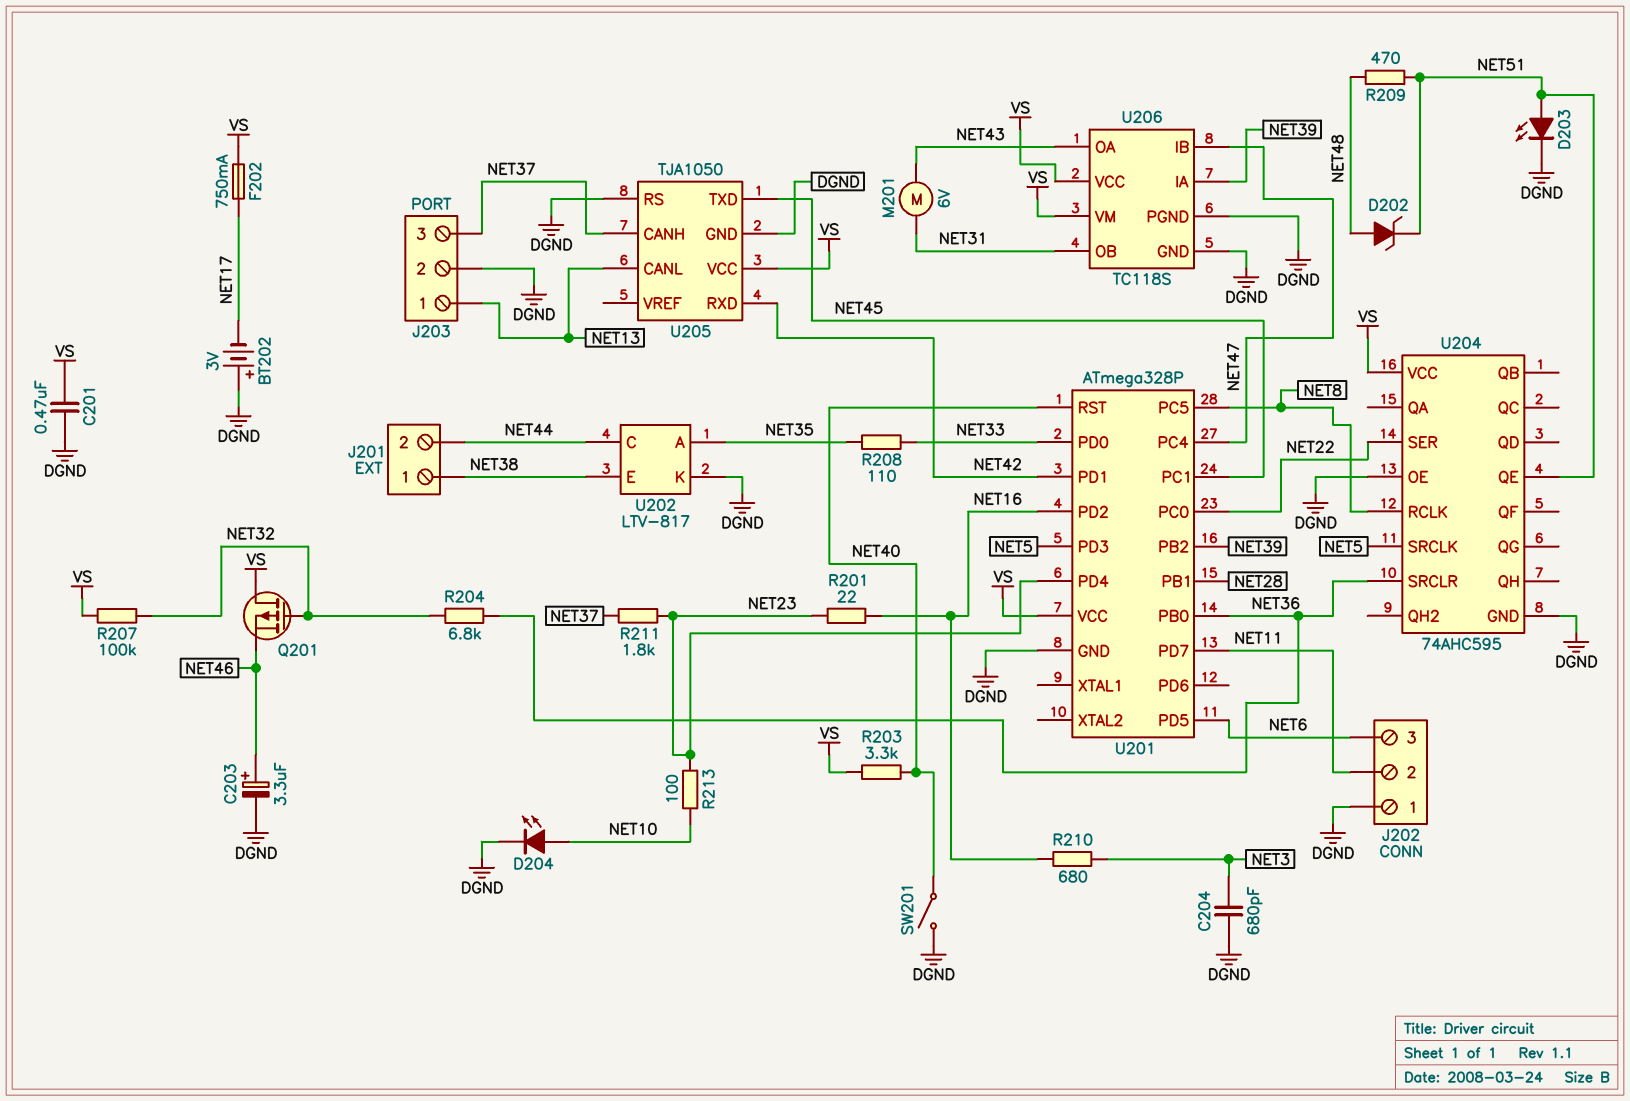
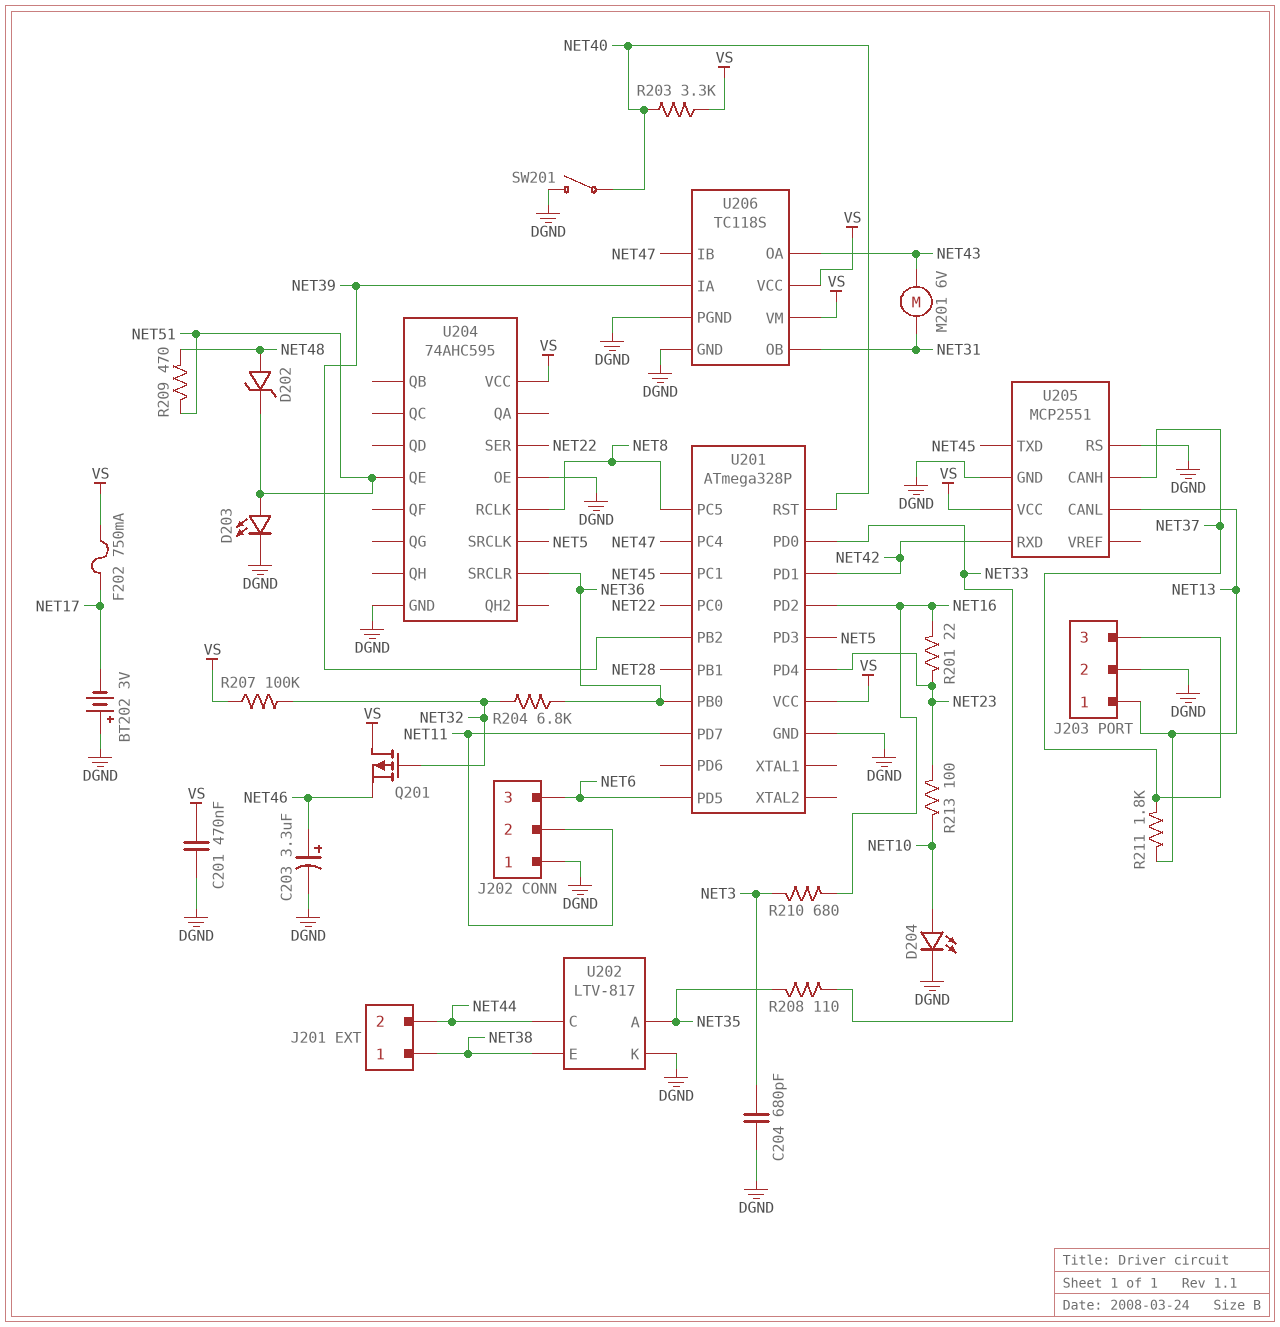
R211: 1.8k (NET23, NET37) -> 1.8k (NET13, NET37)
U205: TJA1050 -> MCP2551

+-------+

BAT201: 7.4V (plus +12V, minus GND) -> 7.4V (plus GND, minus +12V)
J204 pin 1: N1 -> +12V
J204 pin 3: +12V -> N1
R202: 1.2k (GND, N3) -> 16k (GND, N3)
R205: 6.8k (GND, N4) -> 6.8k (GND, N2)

+-------+

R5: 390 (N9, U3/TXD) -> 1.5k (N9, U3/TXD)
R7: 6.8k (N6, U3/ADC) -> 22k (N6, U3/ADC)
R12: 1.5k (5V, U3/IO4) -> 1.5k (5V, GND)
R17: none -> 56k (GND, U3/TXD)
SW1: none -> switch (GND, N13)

+-------+

Exercise objective => Copy the stretch of the records above that runs from the line with "R5: 390 (N9, U3/TXD) -> 1.5k (N9, U3/TXD)" through the line with "SW1: none -> switch (GND, N13)". Both end lines belong in the copy, and nothing else does.

Response to this task =>
R5: 390 (N9, U3/TXD) -> 1.5k (N9, U3/TXD)
R7: 6.8k (N6, U3/ADC) -> 22k (N6, U3/ADC)
R12: 1.5k (5V, U3/IO4) -> 1.5k (5V, GND)
R17: none -> 56k (GND, U3/TXD)
SW1: none -> switch (GND, N13)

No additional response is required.